(Before and after coordinates)
*****
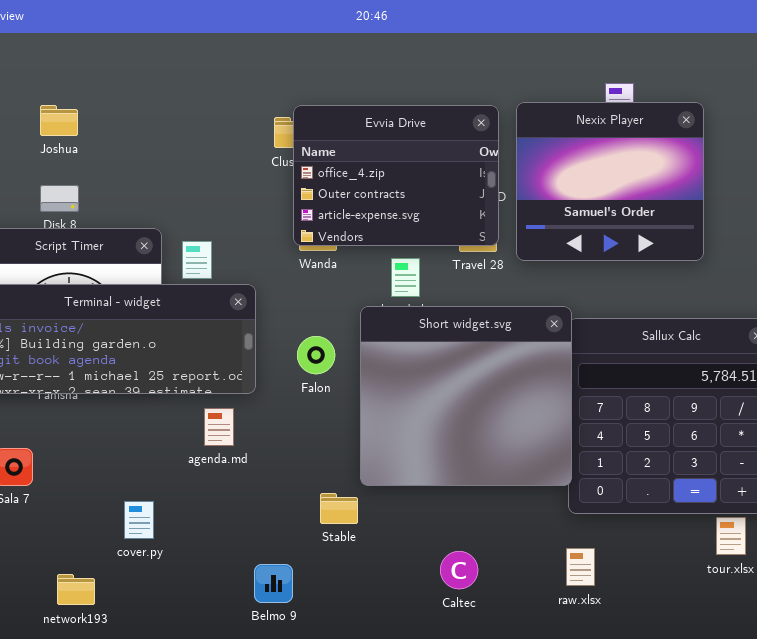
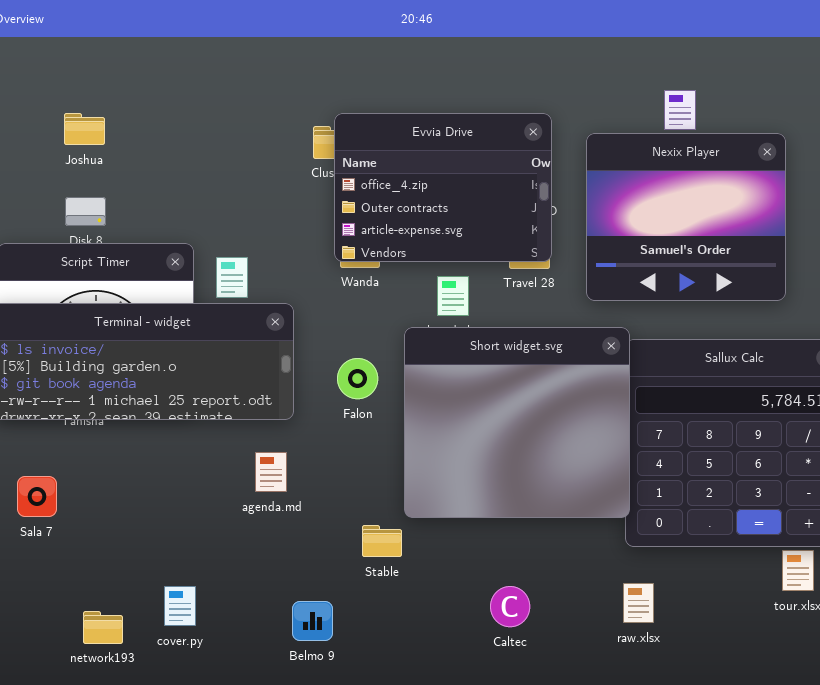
Nexix Player: [516,102,704,261] -> [586,133,786,301], moved
agenda.md: [204,408,234,446] -> [255,452,287,492], moved
cover.py: [124,501,154,539] -> [164,586,196,626], moved

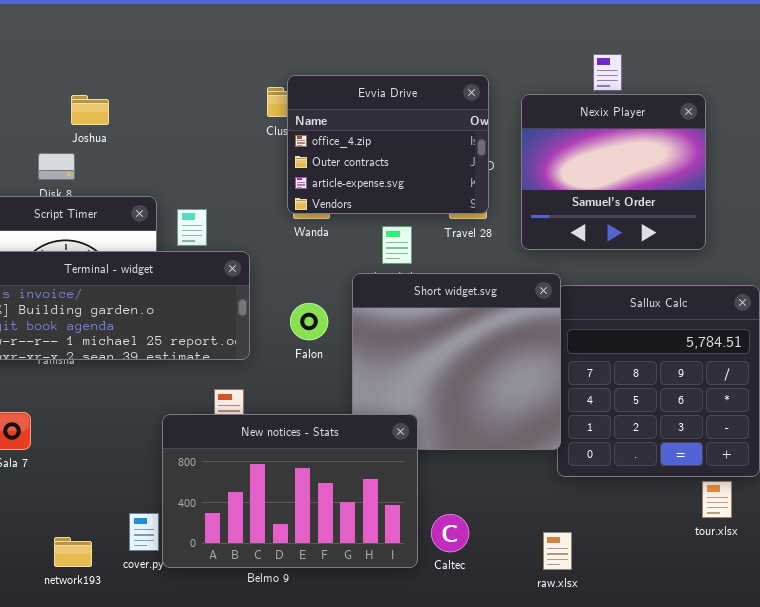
Joshua: [64,113,105,145] -> [71,95,109,125], moved
New notices - Stats: none -> [162,414,418,568], opened
raw.xlsx: [623,583,654,623] -> [543,532,572,570], moved

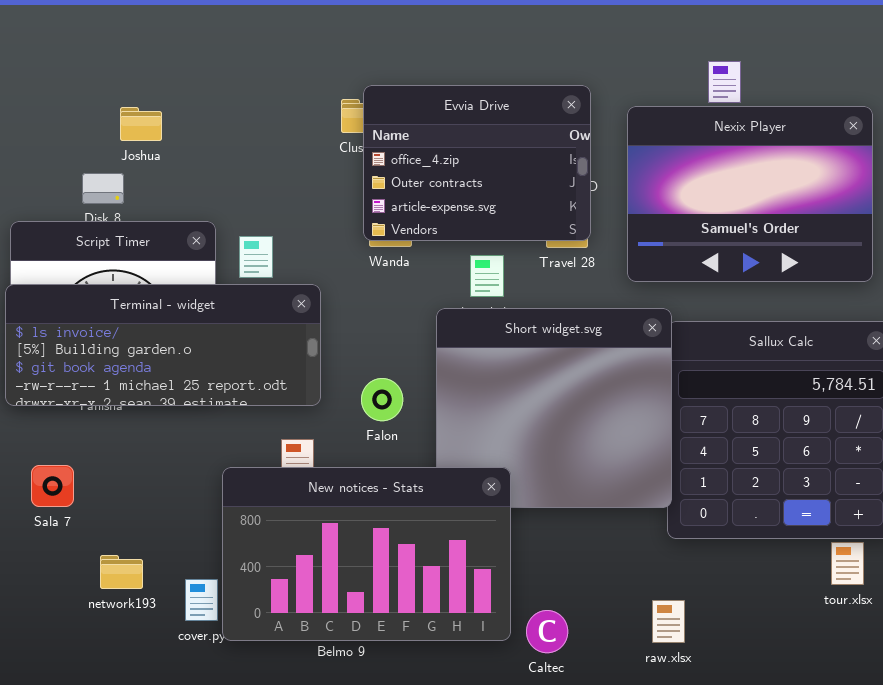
Nexix Player: [521,94,706,250] -> [627,106,873,282], resized
Falon: [290,303,328,340] -> [361,378,403,421], moved
Caltec: [431,514,469,552] -> [526,610,568,653], moved
network193: [54,537,92,567] -> [100,555,143,589], moved

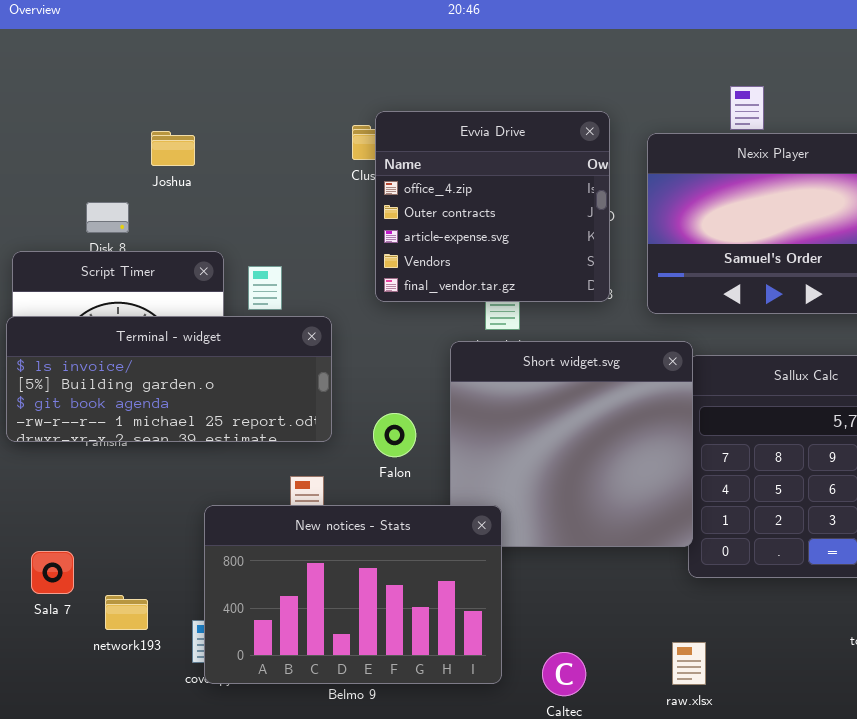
Evvia Drive: [363,85,591,241] -> [375,111,610,302], resized
Joshua: [120,107,162,141] -> [151,131,195,166], moved
Sala 7: [31,465,74,507] -> [31,551,74,594], moved
New notices - Stats: [222,467,511,641] -> [204,505,502,684], moved

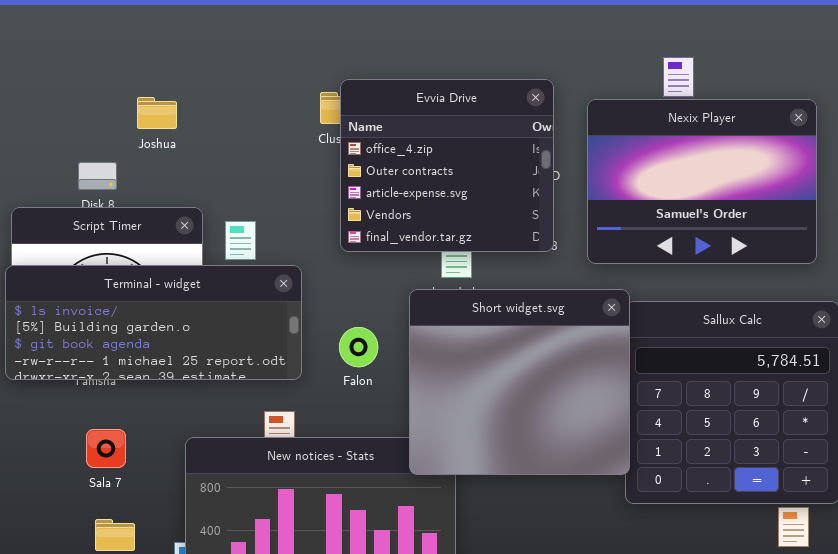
Short widget.svg: [450,341,693,547] -> [409,289,630,475], raised
Falon: [373,413,416,457] -> [339,327,378,367], moved
Sala 7: [31,551,74,594] -> [86,429,126,468], moved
*****
## WORK ITEM
Exactly the lines from the line that contains "raw.xlsx: [623,583,654,623] ->" through the last line above, and no other lines, must be output, with pictures excluded.

## TASK RESPONSE
raw.xlsx: [623,583,654,623] -> [543,532,572,570], moved

Nexix Player: [521,94,706,250] -> [627,106,873,282], resized
Falon: [290,303,328,340] -> [361,378,403,421], moved
Caltec: [431,514,469,552] -> [526,610,568,653], moved
network193: [54,537,92,567] -> [100,555,143,589], moved

Evvia Drive: [363,85,591,241] -> [375,111,610,302], resized
Joshua: [120,107,162,141] -> [151,131,195,166], moved
Sala 7: [31,465,74,507] -> [31,551,74,594], moved
New notices - Stats: [222,467,511,641] -> [204,505,502,684], moved

Short widget.svg: [450,341,693,547] -> [409,289,630,475], raised
Falon: [373,413,416,457] -> [339,327,378,367], moved
Sala 7: [31,551,74,594] -> [86,429,126,468], moved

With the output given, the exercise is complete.